▸ What to produce:
From the data below, copy out every line in which the word "none" occurs.

***** Records supplied *****

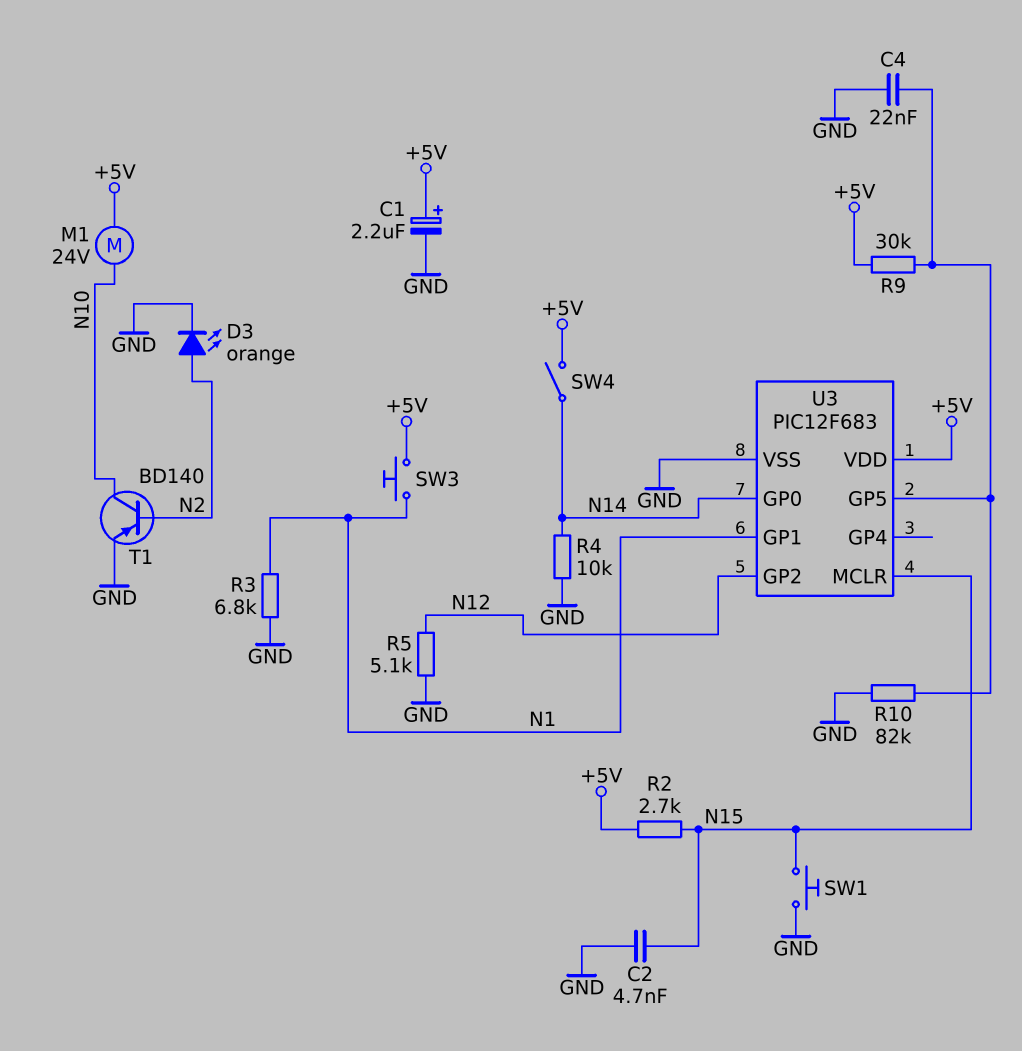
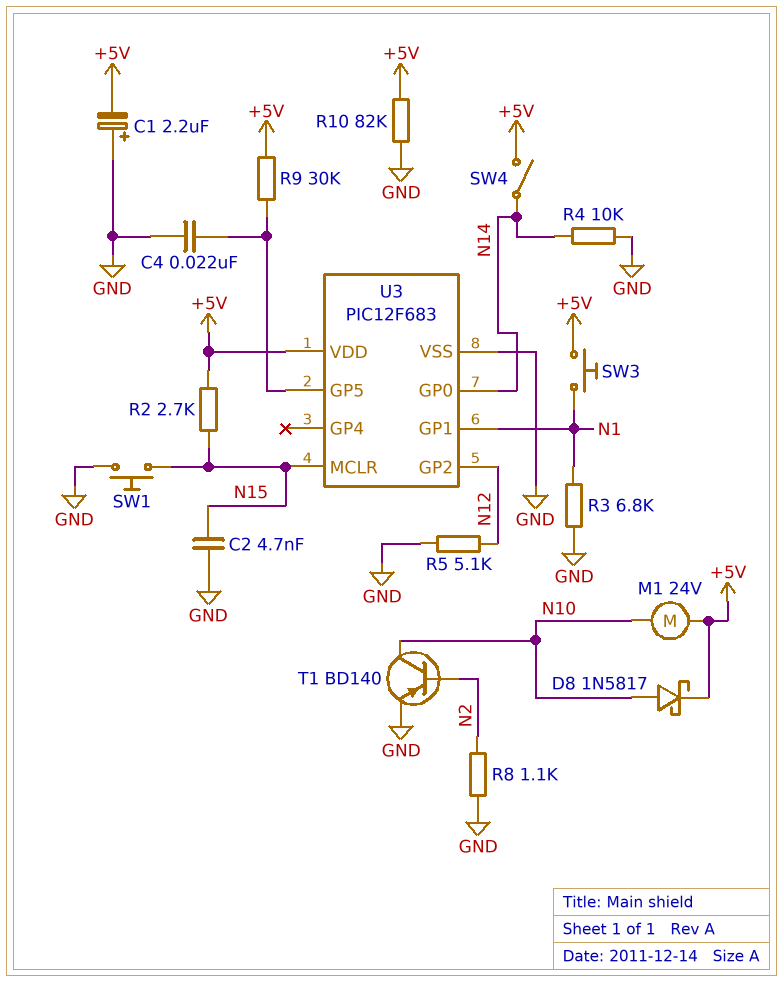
C1: 2.2uF (plus +5V, minus GND) -> 2.2uF (plus GND, minus +5V)
D3: LED orange (A N2, K GND) -> none
D8: none -> schottky 1N5817 (A N10, K +5V)
R8: none -> 1.1k (GND, N2)
R10: 82k (GND, U3/GP5) -> 82k (+5V, GND)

*****

▸ Your response:
D3: LED orange (A N2, K GND) -> none
D8: none -> schottky 1N5817 (A N10, K +5V)
R8: none -> 1.1k (GND, N2)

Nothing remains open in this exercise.